▶ [Entries provided]:
********

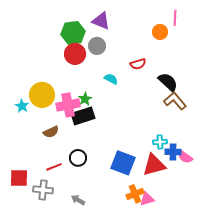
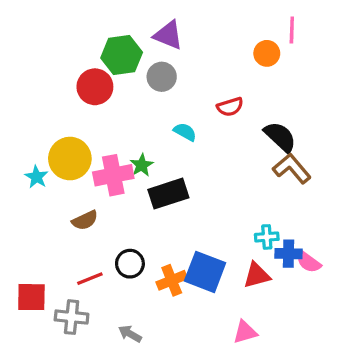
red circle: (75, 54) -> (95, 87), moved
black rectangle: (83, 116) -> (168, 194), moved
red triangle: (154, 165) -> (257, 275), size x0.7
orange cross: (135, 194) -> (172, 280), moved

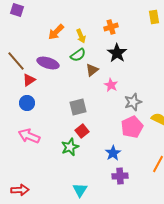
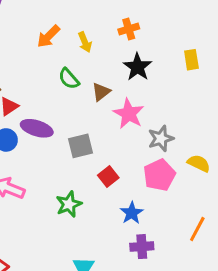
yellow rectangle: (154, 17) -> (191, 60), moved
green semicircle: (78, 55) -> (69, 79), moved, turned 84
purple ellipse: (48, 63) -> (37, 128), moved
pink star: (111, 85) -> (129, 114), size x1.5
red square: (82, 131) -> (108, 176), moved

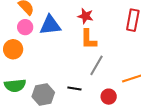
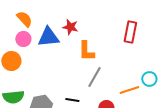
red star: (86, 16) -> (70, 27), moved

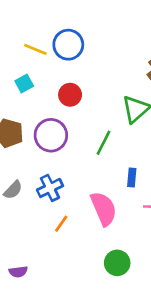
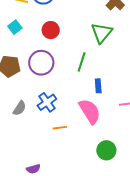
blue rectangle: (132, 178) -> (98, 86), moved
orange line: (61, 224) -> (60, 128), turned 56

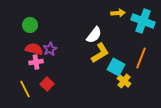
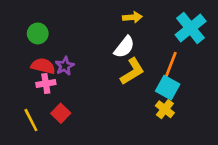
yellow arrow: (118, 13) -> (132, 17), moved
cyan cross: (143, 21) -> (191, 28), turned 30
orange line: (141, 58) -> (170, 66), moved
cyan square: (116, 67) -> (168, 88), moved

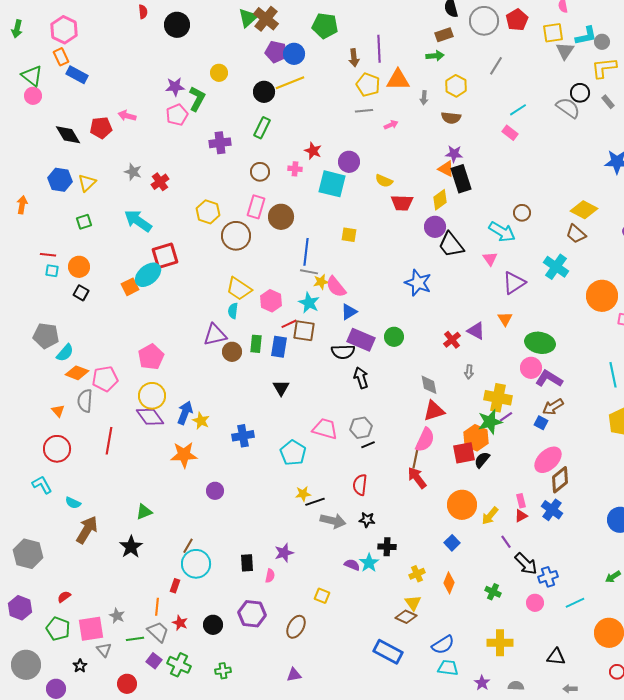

********

▶ [Problem]: From the records above, quote word for word only the lines beginning at the line that has "pink star: (111, 85) -> (129, 114), size x1.5" and stopping after the line that has "cyan cross: (143, 21) -> (191, 28), turned 30". Omit the pictures.

▶ [Solution to the exercise]:
pink star: (111, 85) -> (129, 114), size x1.5
red square: (82, 131) -> (108, 176), moved

red star: (86, 16) -> (70, 27), moved

blue rectangle: (132, 178) -> (98, 86), moved
orange line: (61, 224) -> (60, 128), turned 56

yellow arrow: (118, 13) -> (132, 17), moved
cyan cross: (143, 21) -> (191, 28), turned 30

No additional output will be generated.